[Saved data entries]

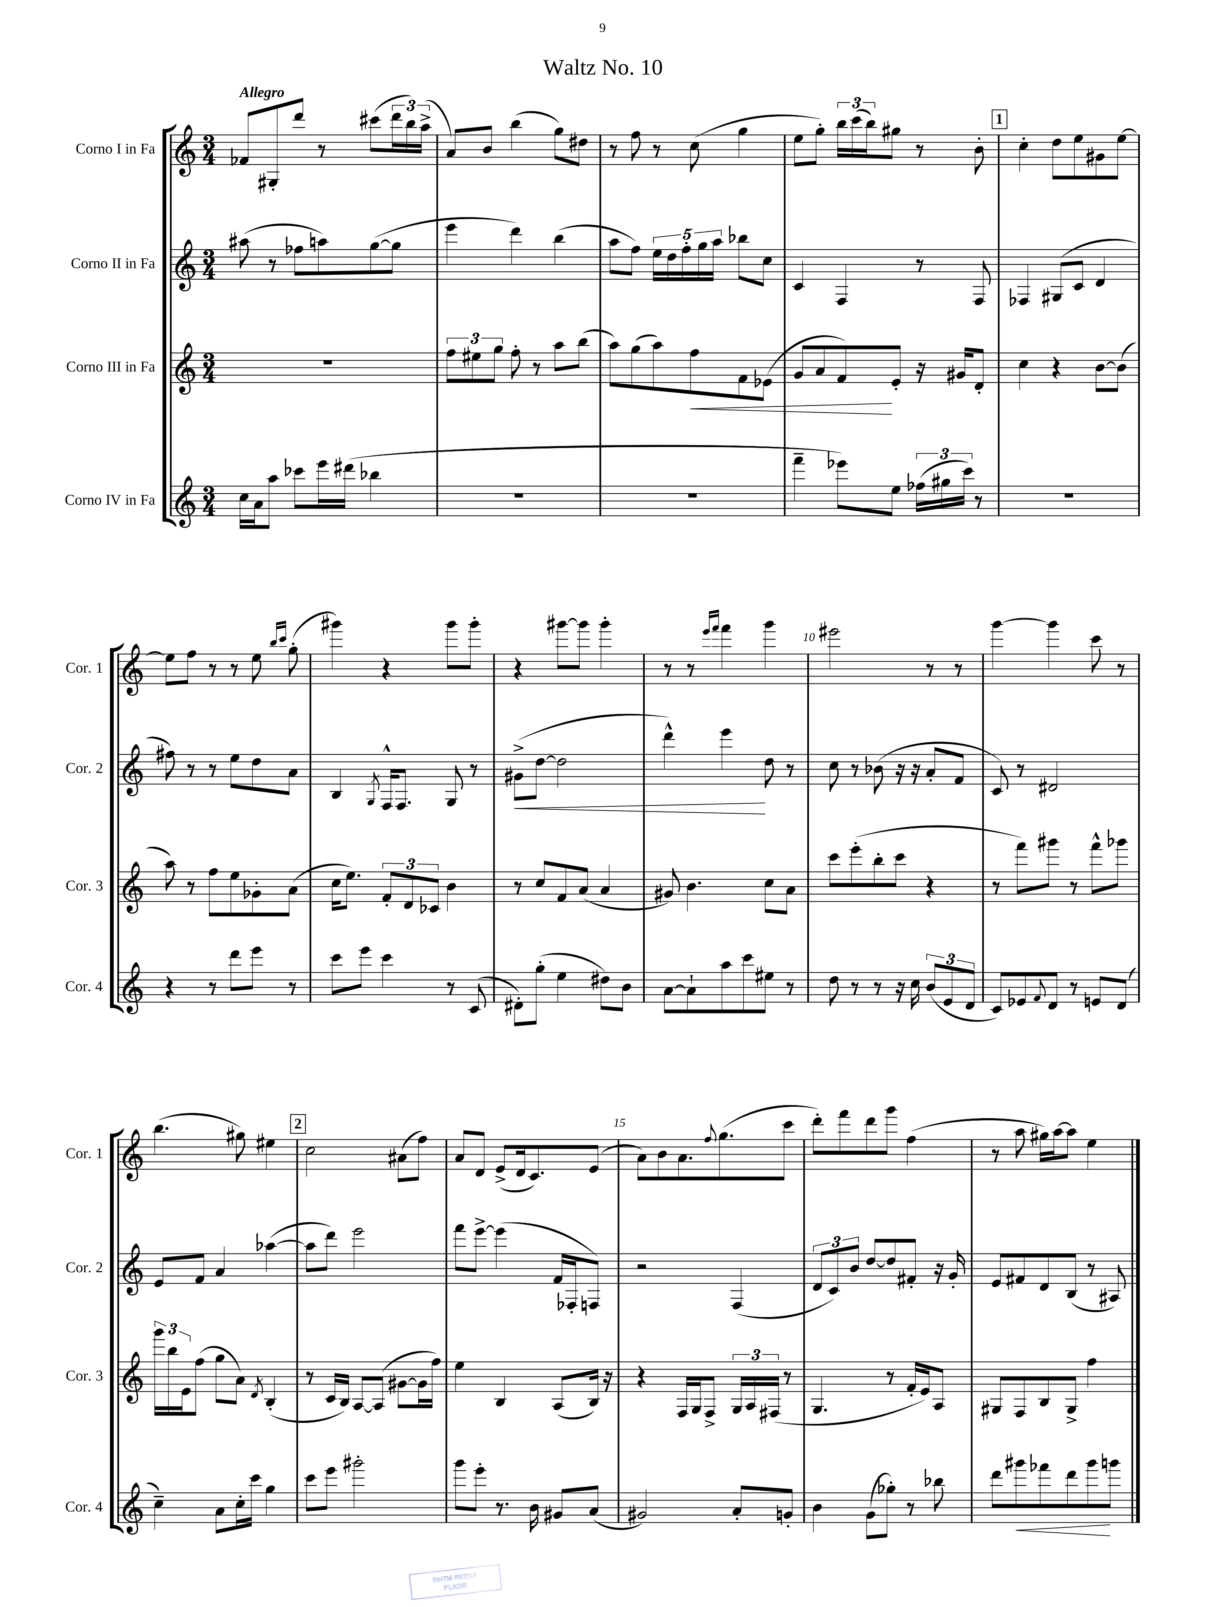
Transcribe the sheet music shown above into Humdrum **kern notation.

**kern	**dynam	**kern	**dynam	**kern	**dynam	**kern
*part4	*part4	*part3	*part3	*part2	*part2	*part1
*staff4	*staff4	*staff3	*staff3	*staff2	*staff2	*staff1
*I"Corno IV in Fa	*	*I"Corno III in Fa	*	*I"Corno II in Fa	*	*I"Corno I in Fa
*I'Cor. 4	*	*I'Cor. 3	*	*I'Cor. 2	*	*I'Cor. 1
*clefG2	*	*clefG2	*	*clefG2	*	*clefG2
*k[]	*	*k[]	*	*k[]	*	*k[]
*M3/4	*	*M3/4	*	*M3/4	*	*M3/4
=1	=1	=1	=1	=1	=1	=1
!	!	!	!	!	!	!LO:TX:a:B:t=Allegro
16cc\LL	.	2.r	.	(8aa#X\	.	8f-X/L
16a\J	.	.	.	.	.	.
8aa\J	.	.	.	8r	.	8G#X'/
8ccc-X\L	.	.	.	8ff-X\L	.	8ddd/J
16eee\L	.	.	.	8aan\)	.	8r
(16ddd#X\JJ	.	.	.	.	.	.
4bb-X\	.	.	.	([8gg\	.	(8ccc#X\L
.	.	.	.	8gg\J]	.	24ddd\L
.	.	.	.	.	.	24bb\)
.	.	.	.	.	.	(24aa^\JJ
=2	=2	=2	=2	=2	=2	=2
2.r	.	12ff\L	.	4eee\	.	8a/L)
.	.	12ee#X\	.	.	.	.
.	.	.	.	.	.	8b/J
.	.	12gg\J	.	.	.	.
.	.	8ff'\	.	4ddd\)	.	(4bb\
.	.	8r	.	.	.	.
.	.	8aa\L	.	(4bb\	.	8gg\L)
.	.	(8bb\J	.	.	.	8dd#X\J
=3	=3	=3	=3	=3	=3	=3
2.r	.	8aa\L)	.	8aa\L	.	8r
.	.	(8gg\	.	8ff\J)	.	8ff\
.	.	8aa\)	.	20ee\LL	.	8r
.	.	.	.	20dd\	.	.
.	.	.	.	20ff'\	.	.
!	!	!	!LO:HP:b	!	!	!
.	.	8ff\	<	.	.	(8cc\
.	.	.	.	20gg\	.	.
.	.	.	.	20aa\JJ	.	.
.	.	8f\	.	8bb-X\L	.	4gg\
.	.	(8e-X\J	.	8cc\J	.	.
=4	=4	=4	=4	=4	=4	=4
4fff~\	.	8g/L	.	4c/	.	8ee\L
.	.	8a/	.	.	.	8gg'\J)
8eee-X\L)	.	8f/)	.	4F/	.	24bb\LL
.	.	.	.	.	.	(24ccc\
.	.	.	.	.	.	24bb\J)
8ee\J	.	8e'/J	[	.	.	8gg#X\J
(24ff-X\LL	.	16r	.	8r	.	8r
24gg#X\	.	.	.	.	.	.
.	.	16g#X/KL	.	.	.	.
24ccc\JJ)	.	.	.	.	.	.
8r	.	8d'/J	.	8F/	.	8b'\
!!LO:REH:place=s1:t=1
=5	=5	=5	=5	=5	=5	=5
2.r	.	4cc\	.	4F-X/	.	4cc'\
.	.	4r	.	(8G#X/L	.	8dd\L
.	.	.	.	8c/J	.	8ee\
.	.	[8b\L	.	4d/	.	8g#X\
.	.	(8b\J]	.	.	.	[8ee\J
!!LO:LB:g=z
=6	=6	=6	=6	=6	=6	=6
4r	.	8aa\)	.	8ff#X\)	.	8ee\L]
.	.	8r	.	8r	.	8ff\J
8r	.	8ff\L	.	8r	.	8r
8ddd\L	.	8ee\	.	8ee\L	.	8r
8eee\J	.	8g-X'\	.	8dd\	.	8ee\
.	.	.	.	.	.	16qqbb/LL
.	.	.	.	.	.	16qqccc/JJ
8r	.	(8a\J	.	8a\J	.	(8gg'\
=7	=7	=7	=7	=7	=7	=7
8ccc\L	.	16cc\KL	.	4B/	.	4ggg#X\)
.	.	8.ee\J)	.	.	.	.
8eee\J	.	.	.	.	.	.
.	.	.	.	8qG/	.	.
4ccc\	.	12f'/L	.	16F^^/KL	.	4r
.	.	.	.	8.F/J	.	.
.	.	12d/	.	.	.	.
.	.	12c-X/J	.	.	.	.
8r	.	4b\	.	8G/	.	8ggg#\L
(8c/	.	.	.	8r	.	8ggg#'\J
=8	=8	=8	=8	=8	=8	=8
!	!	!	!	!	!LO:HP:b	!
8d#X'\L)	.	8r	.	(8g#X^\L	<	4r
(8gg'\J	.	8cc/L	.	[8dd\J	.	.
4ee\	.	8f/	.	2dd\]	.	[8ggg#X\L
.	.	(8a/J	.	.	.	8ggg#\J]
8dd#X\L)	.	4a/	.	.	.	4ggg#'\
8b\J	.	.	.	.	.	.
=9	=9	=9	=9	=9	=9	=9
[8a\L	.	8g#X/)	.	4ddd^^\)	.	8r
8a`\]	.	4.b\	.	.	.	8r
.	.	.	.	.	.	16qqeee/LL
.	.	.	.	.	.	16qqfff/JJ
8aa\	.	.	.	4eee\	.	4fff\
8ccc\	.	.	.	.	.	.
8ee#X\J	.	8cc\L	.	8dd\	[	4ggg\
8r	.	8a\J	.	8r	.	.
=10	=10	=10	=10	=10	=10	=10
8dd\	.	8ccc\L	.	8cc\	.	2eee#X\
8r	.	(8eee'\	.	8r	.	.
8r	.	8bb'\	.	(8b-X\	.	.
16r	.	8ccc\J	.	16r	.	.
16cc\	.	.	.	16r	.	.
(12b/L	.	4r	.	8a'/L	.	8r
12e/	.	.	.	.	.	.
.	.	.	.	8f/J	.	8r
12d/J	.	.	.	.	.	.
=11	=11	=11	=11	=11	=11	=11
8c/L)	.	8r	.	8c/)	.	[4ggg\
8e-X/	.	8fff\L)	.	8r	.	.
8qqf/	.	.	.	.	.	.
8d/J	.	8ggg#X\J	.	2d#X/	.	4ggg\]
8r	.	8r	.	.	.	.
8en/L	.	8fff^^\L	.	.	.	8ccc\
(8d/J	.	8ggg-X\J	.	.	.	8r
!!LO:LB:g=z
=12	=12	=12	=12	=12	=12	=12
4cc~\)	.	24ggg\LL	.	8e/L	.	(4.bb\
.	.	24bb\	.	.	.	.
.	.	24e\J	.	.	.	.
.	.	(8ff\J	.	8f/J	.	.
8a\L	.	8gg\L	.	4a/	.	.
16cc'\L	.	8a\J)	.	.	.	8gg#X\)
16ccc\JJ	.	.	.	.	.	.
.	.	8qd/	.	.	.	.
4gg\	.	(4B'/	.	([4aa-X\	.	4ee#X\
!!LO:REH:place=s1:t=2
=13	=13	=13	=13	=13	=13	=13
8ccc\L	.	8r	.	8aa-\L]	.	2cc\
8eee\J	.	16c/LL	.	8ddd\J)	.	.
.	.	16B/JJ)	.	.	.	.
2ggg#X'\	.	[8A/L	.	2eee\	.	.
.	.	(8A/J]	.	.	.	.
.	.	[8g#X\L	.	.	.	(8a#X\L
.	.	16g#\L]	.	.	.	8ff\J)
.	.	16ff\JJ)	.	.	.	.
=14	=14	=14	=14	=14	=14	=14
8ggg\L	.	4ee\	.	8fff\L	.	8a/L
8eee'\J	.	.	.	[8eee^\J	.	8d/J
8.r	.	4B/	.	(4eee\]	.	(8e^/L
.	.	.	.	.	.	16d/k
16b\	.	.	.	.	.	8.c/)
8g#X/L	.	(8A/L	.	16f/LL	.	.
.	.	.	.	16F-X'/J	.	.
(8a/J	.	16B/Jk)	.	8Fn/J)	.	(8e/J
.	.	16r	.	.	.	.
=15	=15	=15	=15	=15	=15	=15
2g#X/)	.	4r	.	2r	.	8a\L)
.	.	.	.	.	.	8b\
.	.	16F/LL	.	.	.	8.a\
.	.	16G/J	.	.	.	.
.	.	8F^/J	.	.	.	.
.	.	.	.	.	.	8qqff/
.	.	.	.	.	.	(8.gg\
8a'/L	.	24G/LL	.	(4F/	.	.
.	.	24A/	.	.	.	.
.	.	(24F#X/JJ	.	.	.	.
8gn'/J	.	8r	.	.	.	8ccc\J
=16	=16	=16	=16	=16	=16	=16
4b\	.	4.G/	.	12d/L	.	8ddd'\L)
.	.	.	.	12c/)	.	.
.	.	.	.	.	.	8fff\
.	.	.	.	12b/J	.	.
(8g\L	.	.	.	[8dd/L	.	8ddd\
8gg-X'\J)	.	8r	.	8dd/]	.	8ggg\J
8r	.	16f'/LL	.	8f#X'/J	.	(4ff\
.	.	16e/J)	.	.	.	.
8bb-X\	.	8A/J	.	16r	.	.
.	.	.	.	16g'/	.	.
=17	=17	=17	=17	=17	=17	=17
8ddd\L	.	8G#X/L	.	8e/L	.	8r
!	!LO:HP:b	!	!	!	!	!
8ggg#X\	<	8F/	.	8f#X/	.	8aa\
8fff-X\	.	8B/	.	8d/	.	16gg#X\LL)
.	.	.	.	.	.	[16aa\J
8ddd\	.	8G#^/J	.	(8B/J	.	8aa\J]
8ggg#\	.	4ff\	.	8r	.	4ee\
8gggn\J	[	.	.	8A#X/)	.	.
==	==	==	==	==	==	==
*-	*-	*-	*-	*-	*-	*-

## Work required
Tally the lines in the rows above that contain the string "kern". Reply with the number alone.

## Task output
2